• [Task inputs]:
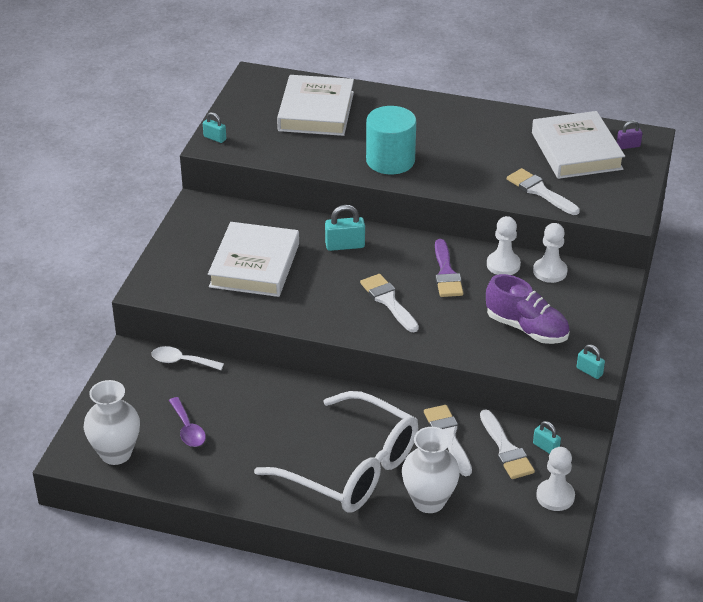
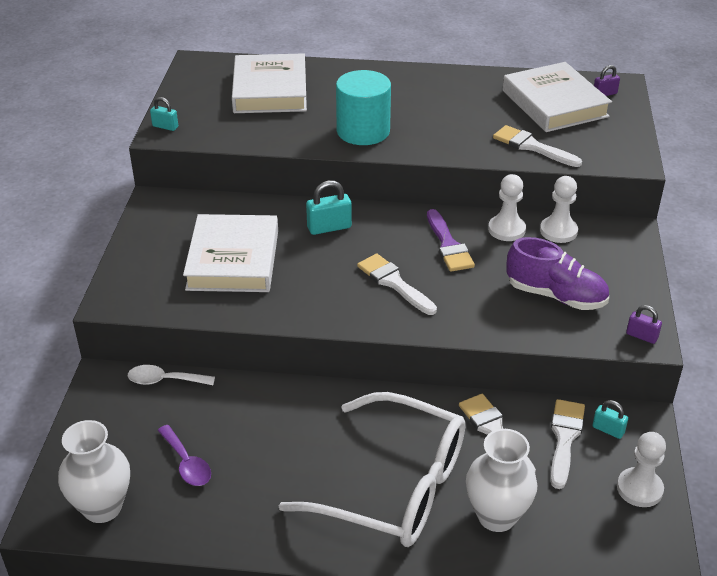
camera: 10 degrees left, 0 degrees up
white brush [480,409,535,479] -> white brush turned 135 degrees counterclockwise [550,399,585,489]
turquoise padlock [576,344,605,379] -> purple padlock [626,305,662,344]

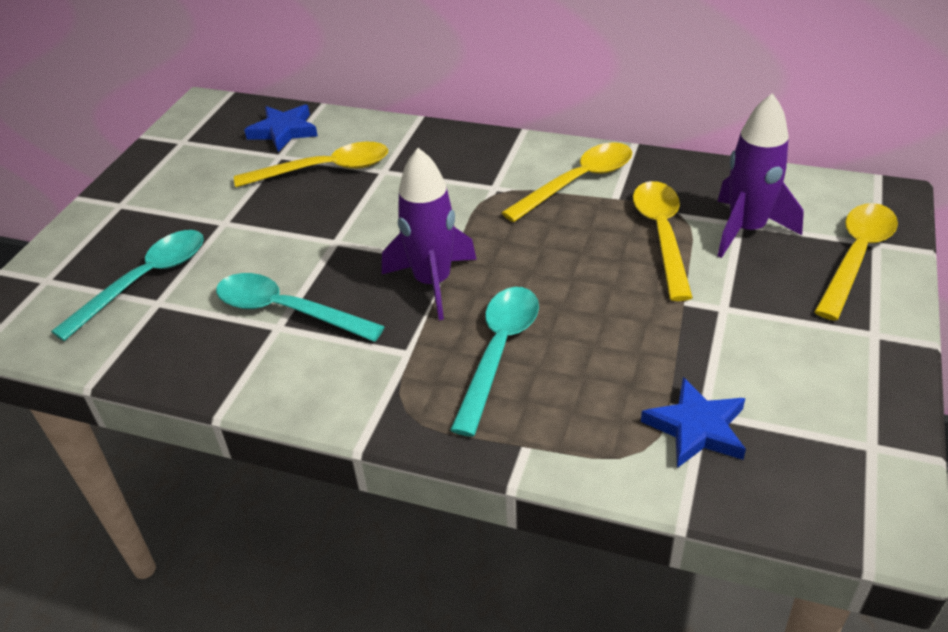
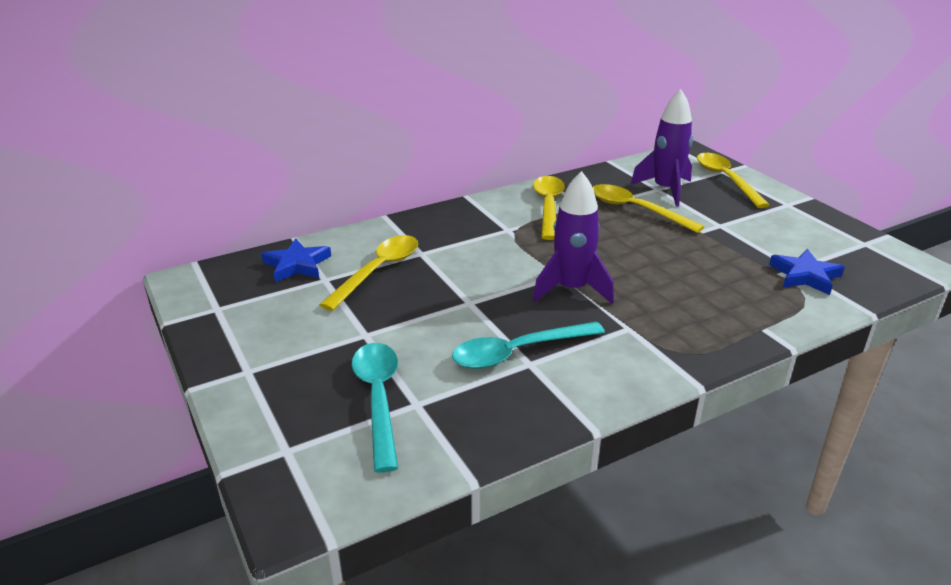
camera: 50 degrees left, 10 degrees down
turquoise spoon [450,287,539,437] -> none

• [Requirement]: Give the listing again word for word, but drop every picture.

• [Exercise response]:
camera: 10 degrees left, 0 degrees up
white brush [480,409,535,479] -> white brush turned 135 degrees counterclockwise [550,399,585,489]
turquoise padlock [576,344,605,379] -> purple padlock [626,305,662,344]

camera: 50 degrees left, 10 degrees down
turquoise spoon [450,287,539,437] -> none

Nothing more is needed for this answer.